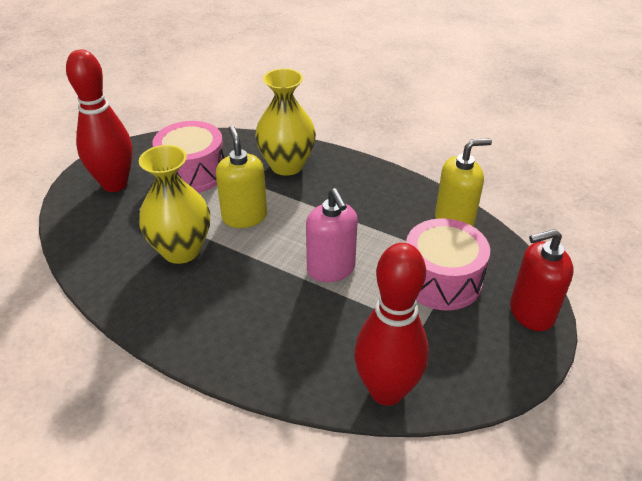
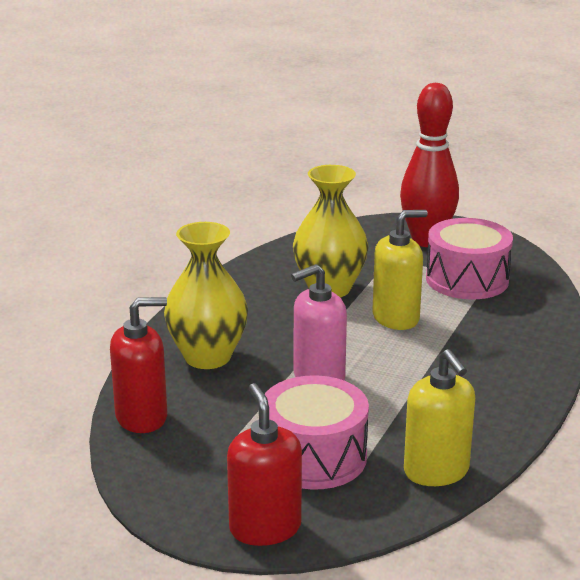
camera: 85 degrees right, 15 degrees down
(286, 165) = (510, 337): yellow vase -> yellow vase (207, 357)
(386, 391) = (142, 417): red bowling pin -> red soap dispenser

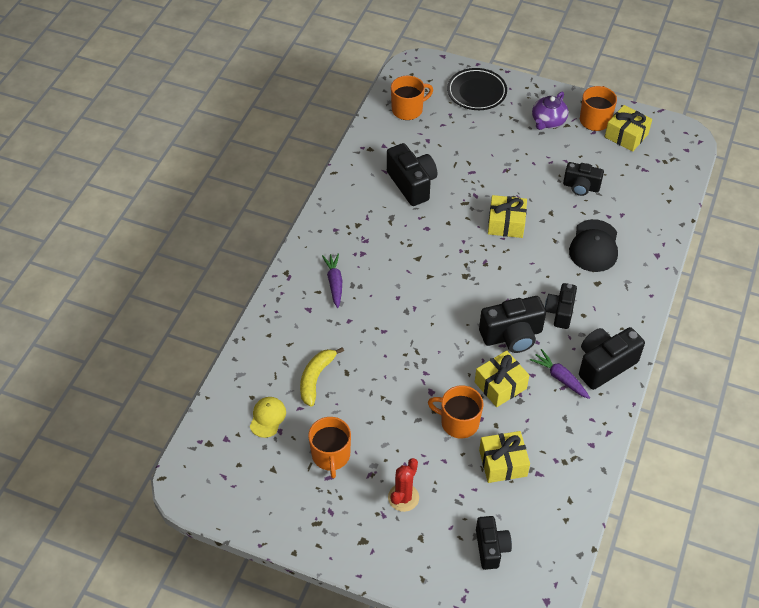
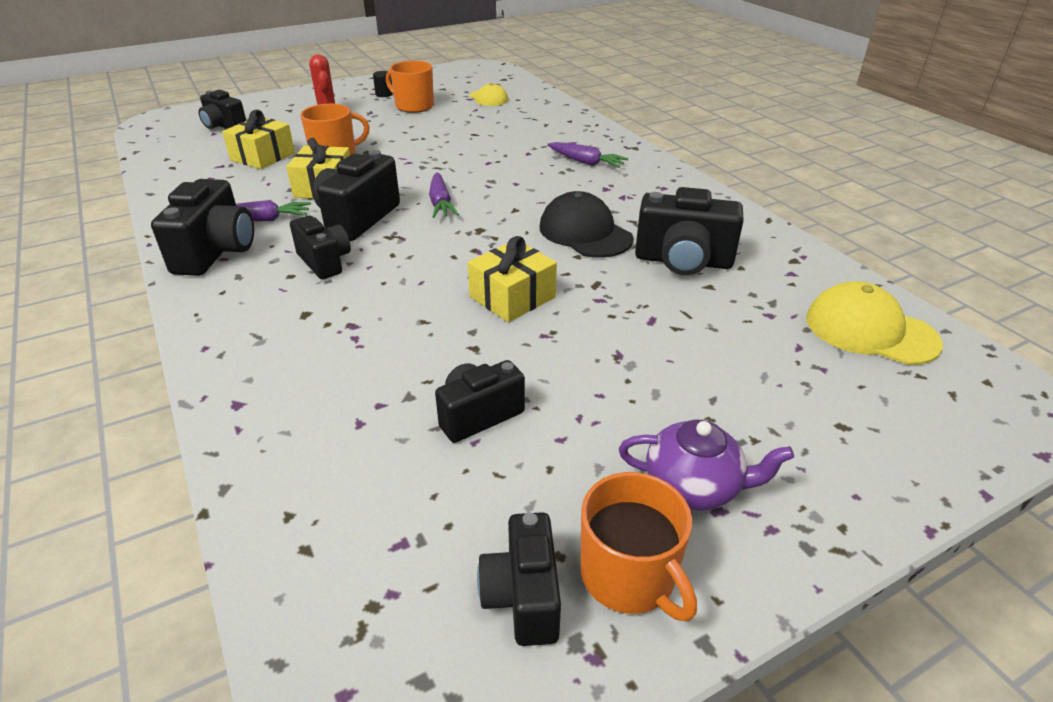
camera: 130 degrees right, 15 degrees down
(316, 378) = (491, 122): yellow banana -> none
(325, 501) = (384, 94): none -> black cylinder
(408, 109) = (870, 330): orange mug -> yellow cap
(457, 313) = (441, 203): none -> purple carrot
(476, 92) = (872, 436): black plate -> none
(548, 121) = (694, 486): purple teapot -> purple teapot turned 120 degrees clockwise
(594, 246) = (357, 350): black cap -> black cap (585, 233)
(626, 135) = (523, 596): yellow gift -> black camera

_ _ _

What you have to do
Everything from the line with "camera: 130 degrees right, 15 degrees down" to the last line of the entries above is to be retyped exactly. Include both ends.

Output of the task
camera: 130 degrees right, 15 degrees down
(316, 378) = (491, 122): yellow banana -> none
(325, 501) = (384, 94): none -> black cylinder
(408, 109) = (870, 330): orange mug -> yellow cap
(457, 313) = (441, 203): none -> purple carrot
(476, 92) = (872, 436): black plate -> none
(548, 121) = (694, 486): purple teapot -> purple teapot turned 120 degrees clockwise
(594, 246) = (357, 350): black cap -> black cap (585, 233)
(626, 135) = (523, 596): yellow gift -> black camera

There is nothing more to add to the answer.